BEGIN Data
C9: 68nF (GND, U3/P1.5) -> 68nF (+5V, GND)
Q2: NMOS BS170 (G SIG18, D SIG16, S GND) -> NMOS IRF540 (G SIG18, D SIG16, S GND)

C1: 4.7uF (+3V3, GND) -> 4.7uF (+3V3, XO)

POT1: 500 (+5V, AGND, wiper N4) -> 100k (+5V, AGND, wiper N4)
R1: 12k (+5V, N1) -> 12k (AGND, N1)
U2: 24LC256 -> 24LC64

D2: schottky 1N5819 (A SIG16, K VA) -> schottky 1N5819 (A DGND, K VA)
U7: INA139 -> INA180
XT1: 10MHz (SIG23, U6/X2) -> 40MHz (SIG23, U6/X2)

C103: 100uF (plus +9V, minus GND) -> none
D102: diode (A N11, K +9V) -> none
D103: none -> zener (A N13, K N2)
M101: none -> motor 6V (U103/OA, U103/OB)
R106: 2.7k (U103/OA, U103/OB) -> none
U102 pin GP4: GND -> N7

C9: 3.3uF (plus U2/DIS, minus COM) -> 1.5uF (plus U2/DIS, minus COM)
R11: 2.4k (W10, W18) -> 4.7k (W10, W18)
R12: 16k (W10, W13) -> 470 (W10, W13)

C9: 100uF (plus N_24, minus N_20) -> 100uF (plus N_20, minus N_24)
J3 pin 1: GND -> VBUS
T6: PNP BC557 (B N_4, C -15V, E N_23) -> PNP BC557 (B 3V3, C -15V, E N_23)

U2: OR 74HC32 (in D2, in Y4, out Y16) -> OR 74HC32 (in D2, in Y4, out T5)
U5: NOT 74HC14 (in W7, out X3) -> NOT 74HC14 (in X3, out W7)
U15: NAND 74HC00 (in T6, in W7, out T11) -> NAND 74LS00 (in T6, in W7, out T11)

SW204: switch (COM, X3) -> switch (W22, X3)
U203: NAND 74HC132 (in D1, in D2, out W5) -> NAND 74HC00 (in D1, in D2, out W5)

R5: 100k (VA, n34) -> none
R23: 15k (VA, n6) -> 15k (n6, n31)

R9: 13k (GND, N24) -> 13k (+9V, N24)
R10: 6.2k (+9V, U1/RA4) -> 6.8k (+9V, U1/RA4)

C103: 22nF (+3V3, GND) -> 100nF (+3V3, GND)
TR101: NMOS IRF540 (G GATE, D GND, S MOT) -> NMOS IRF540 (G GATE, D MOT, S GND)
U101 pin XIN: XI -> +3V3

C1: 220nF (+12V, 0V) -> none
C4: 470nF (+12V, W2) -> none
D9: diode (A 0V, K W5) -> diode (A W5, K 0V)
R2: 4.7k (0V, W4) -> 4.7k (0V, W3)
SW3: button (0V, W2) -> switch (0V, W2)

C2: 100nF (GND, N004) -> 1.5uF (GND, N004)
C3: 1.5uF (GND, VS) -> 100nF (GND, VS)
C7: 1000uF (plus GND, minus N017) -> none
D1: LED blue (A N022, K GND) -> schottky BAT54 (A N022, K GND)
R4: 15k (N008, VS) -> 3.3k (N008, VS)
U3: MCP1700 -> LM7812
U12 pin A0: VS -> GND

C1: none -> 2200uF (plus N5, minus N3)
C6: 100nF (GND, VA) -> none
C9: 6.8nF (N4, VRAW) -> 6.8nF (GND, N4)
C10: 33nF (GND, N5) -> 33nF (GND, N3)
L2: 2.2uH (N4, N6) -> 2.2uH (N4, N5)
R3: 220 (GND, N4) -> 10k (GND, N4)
END Data
Problem requirements :: Starting with the first line of the records above, give back each line exactly until the line with "U7: INA139 -> INA180" has been given as well.

Output ::
C9: 68nF (GND, U3/P1.5) -> 68nF (+5V, GND)
Q2: NMOS BS170 (G SIG18, D SIG16, S GND) -> NMOS IRF540 (G SIG18, D SIG16, S GND)

C1: 4.7uF (+3V3, GND) -> 4.7uF (+3V3, XO)

POT1: 500 (+5V, AGND, wiper N4) -> 100k (+5V, AGND, wiper N4)
R1: 12k (+5V, N1) -> 12k (AGND, N1)
U2: 24LC256 -> 24LC64

D2: schottky 1N5819 (A SIG16, K VA) -> schottky 1N5819 (A DGND, K VA)
U7: INA139 -> INA180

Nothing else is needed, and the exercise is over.